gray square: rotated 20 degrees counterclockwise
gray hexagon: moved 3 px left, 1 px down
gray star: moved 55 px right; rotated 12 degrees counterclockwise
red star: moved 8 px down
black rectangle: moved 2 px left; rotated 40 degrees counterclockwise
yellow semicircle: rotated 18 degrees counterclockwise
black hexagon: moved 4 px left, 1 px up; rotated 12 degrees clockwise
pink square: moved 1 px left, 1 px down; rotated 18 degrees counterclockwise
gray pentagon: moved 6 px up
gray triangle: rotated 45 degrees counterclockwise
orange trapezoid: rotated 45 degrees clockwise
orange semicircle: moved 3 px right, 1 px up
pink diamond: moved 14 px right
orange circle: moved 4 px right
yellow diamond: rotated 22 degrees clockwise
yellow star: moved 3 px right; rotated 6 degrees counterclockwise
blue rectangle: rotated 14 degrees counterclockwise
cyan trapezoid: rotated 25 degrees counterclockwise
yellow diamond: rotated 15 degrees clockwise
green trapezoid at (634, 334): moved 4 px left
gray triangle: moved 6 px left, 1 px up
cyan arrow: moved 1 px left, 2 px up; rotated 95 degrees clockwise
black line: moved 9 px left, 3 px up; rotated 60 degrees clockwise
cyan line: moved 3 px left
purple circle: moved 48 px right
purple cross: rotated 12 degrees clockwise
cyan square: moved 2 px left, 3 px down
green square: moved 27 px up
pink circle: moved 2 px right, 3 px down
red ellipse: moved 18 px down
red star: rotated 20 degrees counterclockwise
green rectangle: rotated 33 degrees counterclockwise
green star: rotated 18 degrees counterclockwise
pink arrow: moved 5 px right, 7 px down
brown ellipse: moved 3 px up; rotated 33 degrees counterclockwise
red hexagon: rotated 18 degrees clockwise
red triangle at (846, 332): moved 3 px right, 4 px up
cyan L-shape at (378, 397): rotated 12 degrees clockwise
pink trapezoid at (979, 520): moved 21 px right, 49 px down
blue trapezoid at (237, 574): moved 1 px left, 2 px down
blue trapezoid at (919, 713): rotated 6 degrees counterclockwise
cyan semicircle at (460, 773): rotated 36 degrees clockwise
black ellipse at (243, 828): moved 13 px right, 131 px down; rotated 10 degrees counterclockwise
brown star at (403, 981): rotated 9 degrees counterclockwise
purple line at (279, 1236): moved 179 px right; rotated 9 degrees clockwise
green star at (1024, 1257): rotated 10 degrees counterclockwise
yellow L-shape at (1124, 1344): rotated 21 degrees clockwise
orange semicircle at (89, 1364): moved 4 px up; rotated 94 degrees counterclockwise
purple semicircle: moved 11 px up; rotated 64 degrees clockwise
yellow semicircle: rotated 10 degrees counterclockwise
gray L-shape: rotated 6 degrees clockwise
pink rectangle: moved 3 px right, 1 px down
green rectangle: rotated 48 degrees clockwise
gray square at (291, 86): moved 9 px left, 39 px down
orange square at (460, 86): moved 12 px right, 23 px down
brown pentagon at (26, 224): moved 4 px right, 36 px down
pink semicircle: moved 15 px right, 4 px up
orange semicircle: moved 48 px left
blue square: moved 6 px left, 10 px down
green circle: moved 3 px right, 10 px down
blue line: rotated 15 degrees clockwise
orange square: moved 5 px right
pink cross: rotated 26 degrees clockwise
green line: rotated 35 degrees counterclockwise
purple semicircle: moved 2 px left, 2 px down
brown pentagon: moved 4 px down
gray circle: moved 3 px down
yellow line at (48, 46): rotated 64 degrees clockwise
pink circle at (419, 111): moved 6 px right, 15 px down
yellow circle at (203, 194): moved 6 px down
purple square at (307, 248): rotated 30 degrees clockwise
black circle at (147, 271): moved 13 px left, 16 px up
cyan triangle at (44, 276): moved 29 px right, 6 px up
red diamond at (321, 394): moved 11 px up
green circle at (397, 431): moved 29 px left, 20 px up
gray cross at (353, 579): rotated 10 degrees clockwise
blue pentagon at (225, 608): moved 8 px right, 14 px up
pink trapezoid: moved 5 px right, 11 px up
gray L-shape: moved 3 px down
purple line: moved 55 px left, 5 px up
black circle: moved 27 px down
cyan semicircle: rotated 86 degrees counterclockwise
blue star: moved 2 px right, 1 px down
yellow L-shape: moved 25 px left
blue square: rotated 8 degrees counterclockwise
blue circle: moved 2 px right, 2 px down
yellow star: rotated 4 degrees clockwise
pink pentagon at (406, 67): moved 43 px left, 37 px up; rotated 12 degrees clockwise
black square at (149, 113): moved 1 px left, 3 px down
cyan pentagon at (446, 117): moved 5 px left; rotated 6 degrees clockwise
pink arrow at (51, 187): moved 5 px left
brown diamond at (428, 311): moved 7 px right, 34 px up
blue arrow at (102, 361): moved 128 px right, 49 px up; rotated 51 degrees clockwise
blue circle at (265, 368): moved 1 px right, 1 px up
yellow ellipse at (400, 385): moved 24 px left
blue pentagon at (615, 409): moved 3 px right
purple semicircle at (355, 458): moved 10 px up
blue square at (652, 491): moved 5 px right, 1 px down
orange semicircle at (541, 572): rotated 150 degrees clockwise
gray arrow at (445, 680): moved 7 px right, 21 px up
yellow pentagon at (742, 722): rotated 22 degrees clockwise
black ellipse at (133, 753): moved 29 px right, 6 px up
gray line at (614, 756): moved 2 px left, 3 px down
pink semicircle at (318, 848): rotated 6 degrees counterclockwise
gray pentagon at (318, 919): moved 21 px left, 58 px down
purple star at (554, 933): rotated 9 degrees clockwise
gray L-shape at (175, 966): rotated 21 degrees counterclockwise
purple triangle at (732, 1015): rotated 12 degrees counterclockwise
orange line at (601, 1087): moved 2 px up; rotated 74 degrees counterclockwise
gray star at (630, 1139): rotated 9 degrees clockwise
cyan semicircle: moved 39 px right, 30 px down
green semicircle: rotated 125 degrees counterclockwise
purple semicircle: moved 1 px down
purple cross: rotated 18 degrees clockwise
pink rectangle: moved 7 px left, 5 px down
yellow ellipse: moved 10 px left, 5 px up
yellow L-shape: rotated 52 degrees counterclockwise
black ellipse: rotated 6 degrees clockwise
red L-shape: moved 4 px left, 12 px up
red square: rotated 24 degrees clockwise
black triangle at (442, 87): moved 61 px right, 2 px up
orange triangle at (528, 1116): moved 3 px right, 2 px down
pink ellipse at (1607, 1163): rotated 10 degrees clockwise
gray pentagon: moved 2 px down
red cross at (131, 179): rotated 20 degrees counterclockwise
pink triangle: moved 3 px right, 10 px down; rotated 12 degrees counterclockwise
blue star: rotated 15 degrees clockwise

◆ ◆ ◆

Identify the lines in the entries above that contain "cross", then copy them out.

• _Your solution_:
purple cross: rotated 12 degrees clockwise
pink cross: rotated 26 degrees clockwise
gray cross at (353, 579): rotated 10 degrees clockwise
purple cross: rotated 18 degrees clockwise
red cross at (131, 179): rotated 20 degrees counterclockwise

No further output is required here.